What is needed — Return the data that follows exactly as it appears. Pictures do not belong in the copy.

■ ■ ■ ■ ■

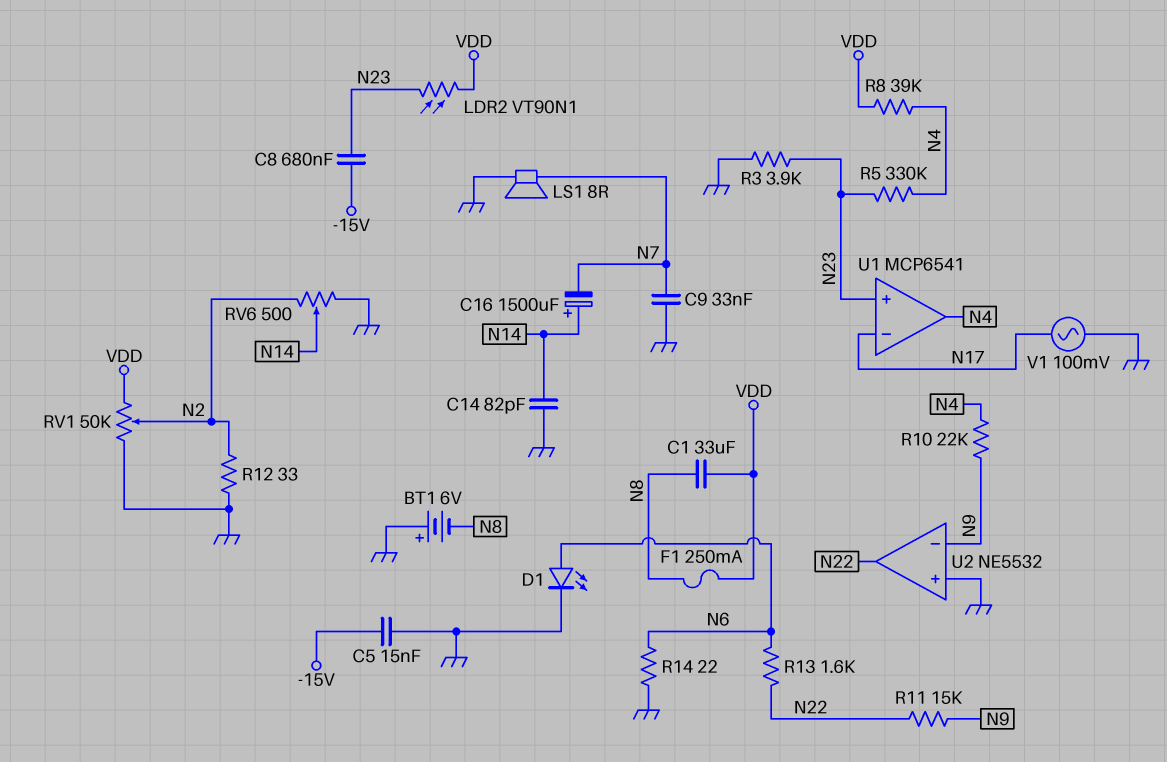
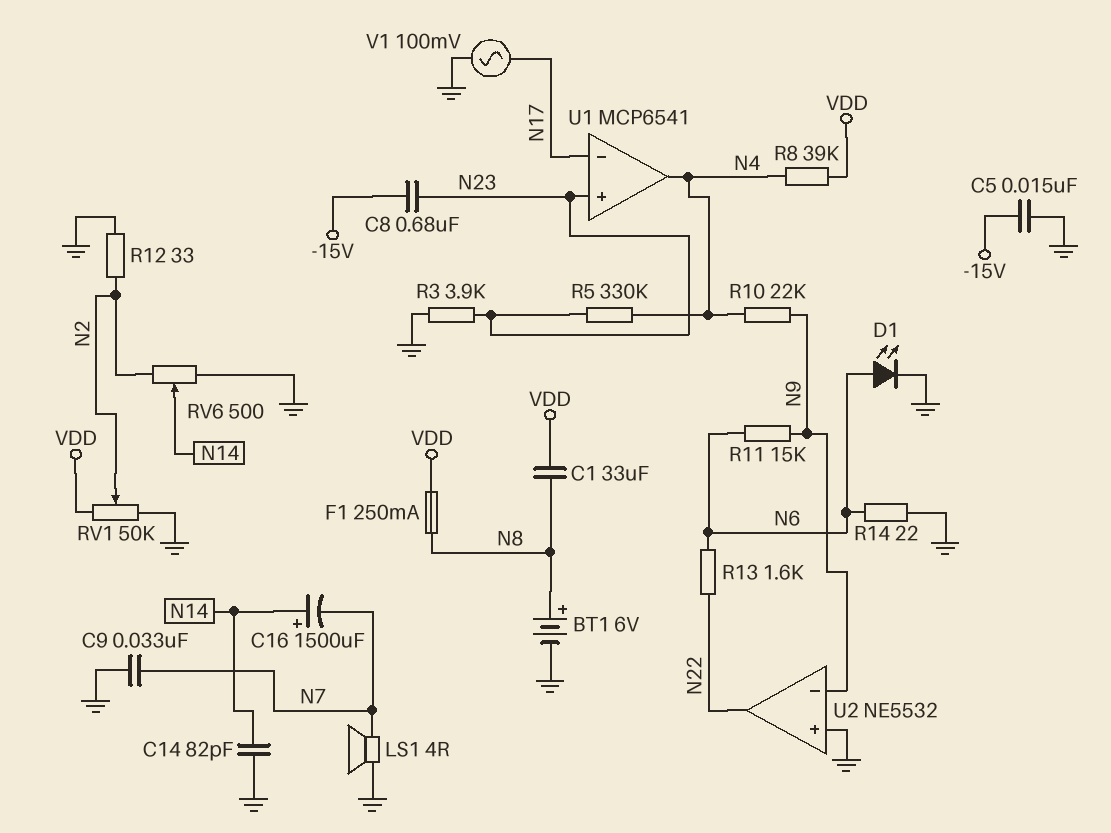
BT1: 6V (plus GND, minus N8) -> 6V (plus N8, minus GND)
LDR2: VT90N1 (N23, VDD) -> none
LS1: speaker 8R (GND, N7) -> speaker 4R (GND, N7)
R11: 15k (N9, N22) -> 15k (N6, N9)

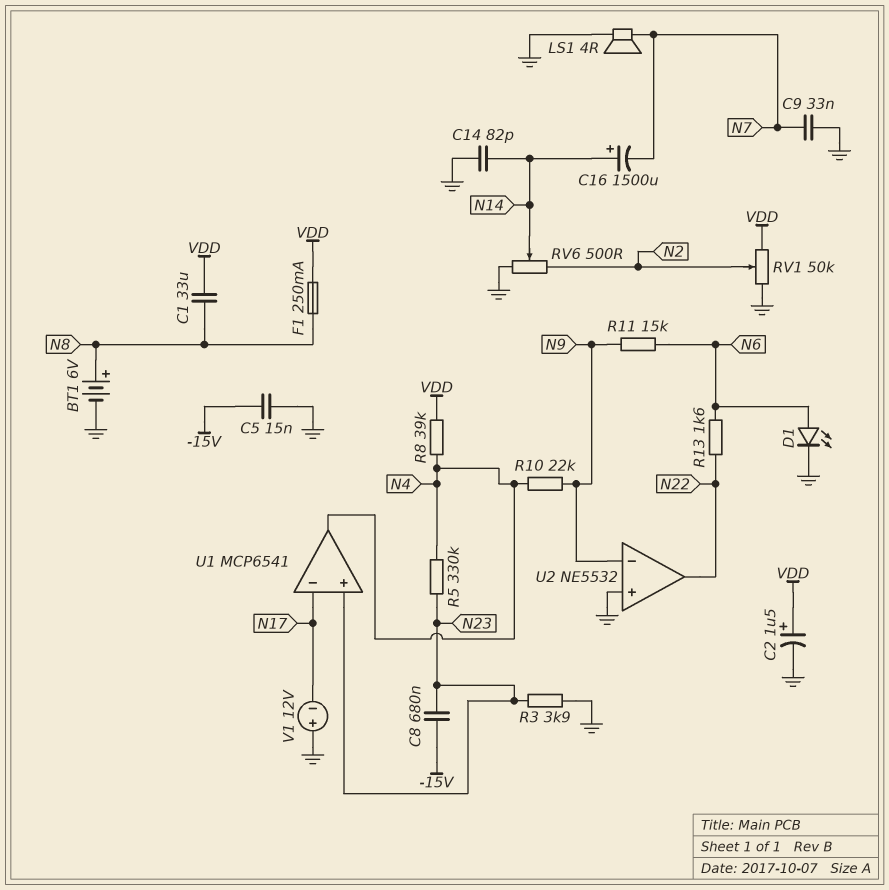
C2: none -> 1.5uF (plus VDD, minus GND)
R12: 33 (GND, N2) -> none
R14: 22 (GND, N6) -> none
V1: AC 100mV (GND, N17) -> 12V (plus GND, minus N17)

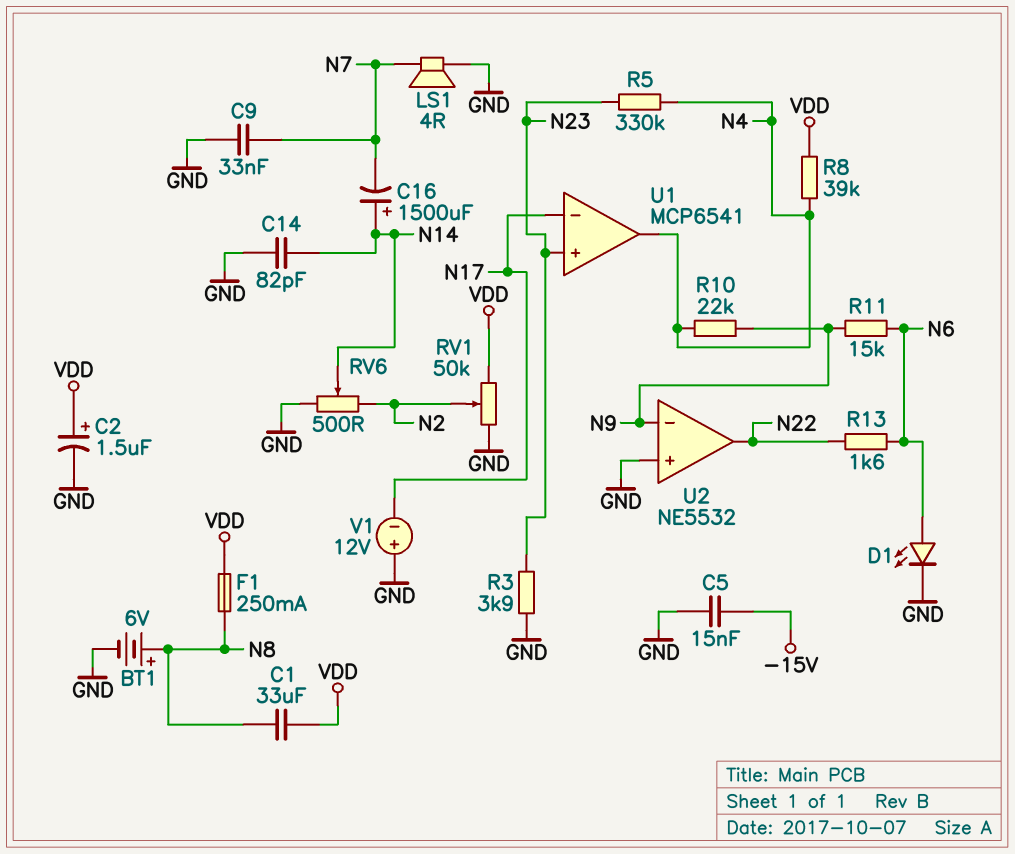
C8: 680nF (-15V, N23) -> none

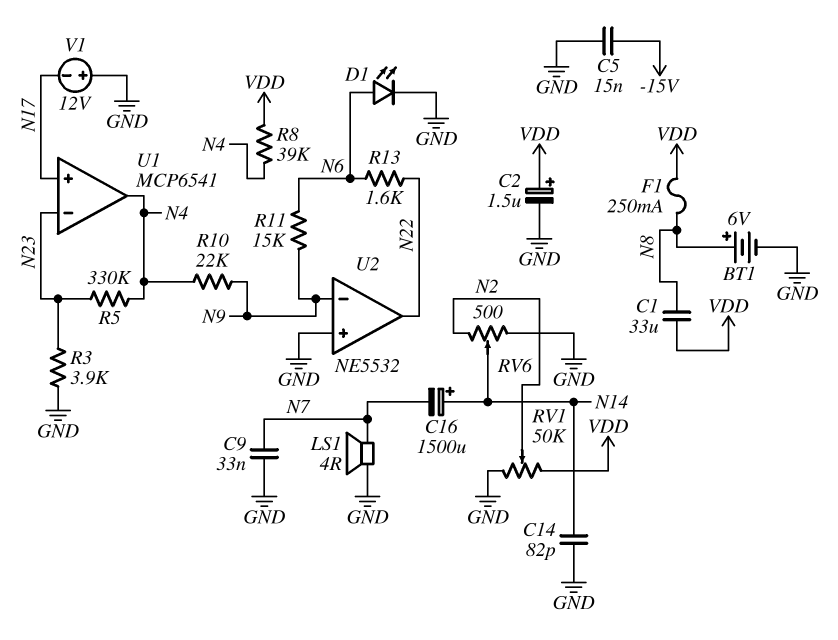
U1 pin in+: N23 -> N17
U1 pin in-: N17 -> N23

■ ■ ■ ■ ■

Written answer —
BT1: 6V (plus GND, minus N8) -> 6V (plus N8, minus GND)
LDR2: VT90N1 (N23, VDD) -> none
LS1: speaker 8R (GND, N7) -> speaker 4R (GND, N7)
R11: 15k (N9, N22) -> 15k (N6, N9)

C2: none -> 1.5uF (plus VDD, minus GND)
R12: 33 (GND, N2) -> none
R14: 22 (GND, N6) -> none
V1: AC 100mV (GND, N17) -> 12V (plus GND, minus N17)

C8: 680nF (-15V, N23) -> none

U1 pin in+: N23 -> N17
U1 pin in-: N17 -> N23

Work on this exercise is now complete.